Among the entries below, one stretch runs from the line that contains "J3 pin 2: none -> SCL" through the line that contains "T1: NMOS 2N7002". Repeat that stretch exactly, ends included, and only that.

**Records provided:**
((

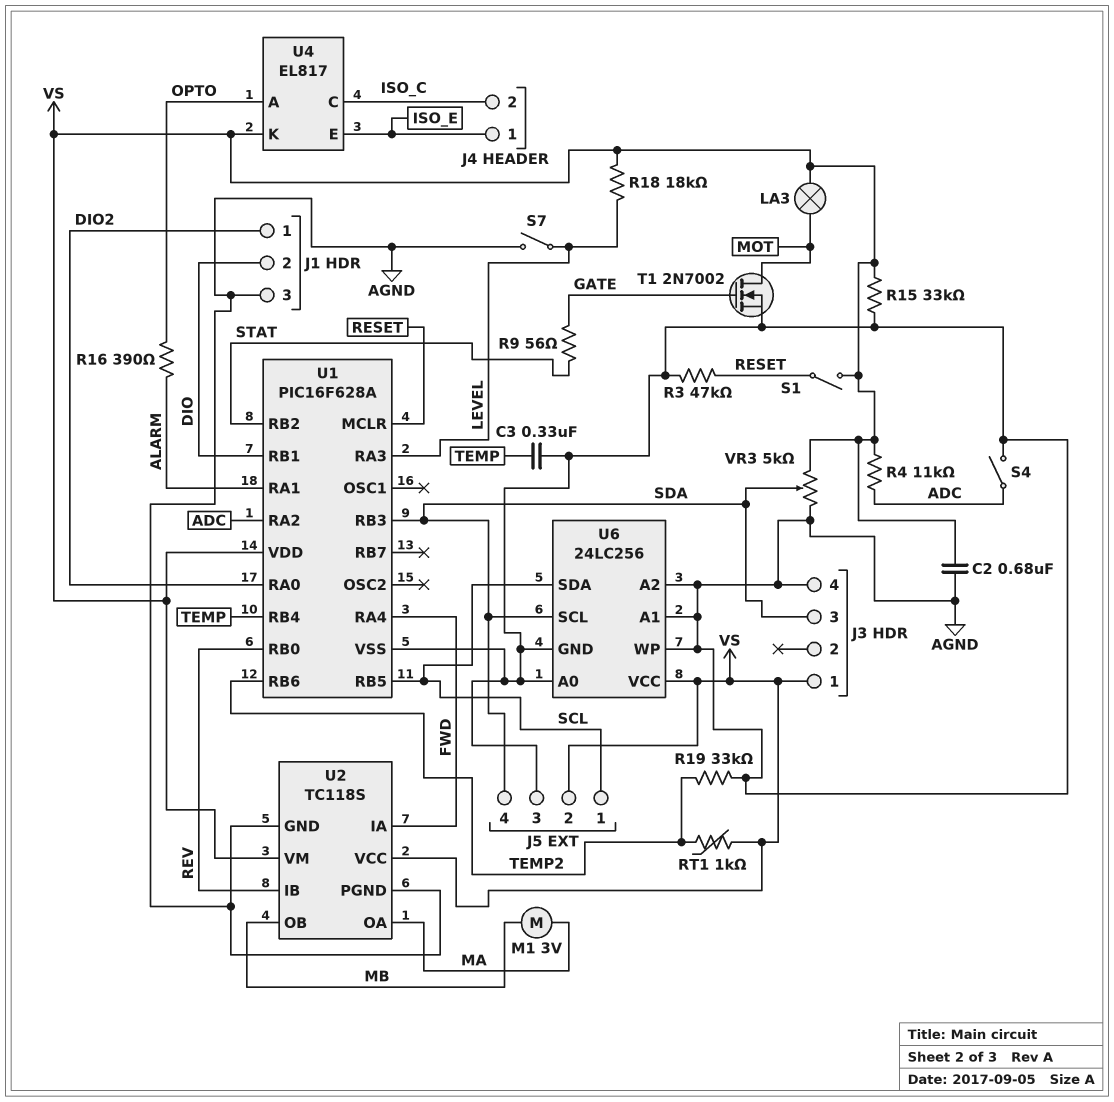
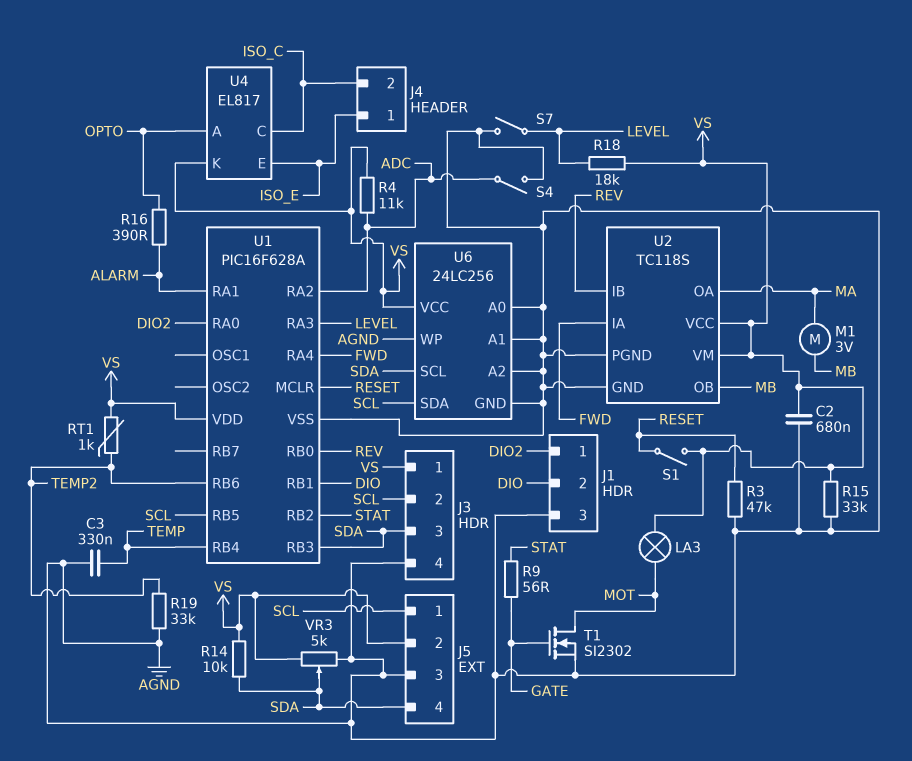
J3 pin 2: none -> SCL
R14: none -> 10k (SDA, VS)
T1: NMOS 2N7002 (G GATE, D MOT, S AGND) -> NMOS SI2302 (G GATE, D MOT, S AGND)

))
((

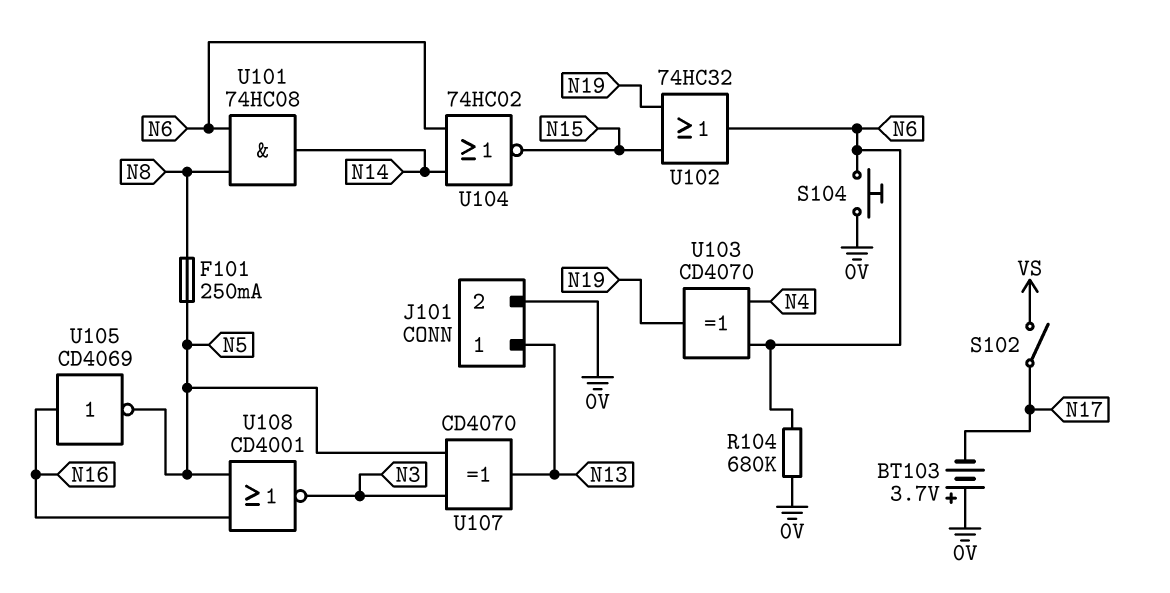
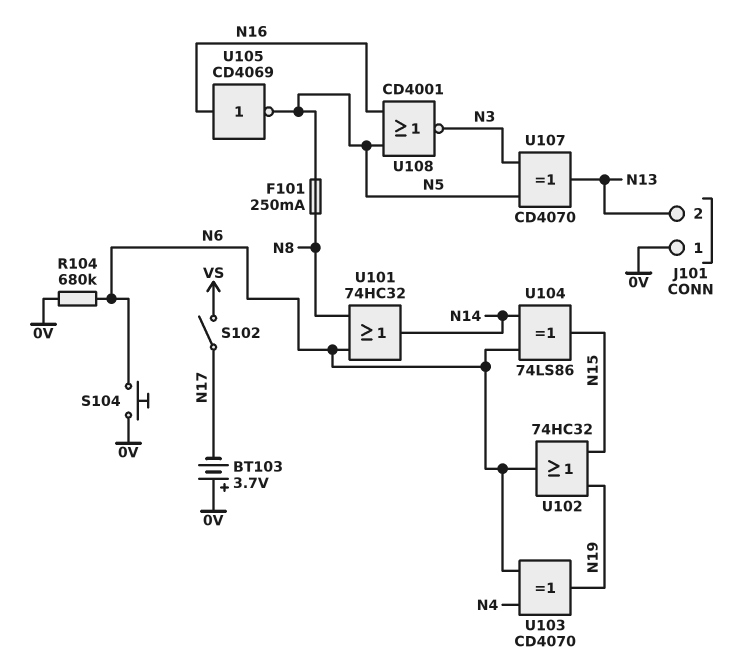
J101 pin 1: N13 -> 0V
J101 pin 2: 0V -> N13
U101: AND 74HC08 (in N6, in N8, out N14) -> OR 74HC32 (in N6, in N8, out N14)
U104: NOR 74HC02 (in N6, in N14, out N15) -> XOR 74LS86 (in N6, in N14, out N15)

))

**Solution for this exercise:**
J3 pin 2: none -> SCL
R14: none -> 10k (SDA, VS)
T1: NMOS 2N7002 (G GATE, D MOT, S AGND) -> NMOS SI2302 (G GATE, D MOT, S AGND)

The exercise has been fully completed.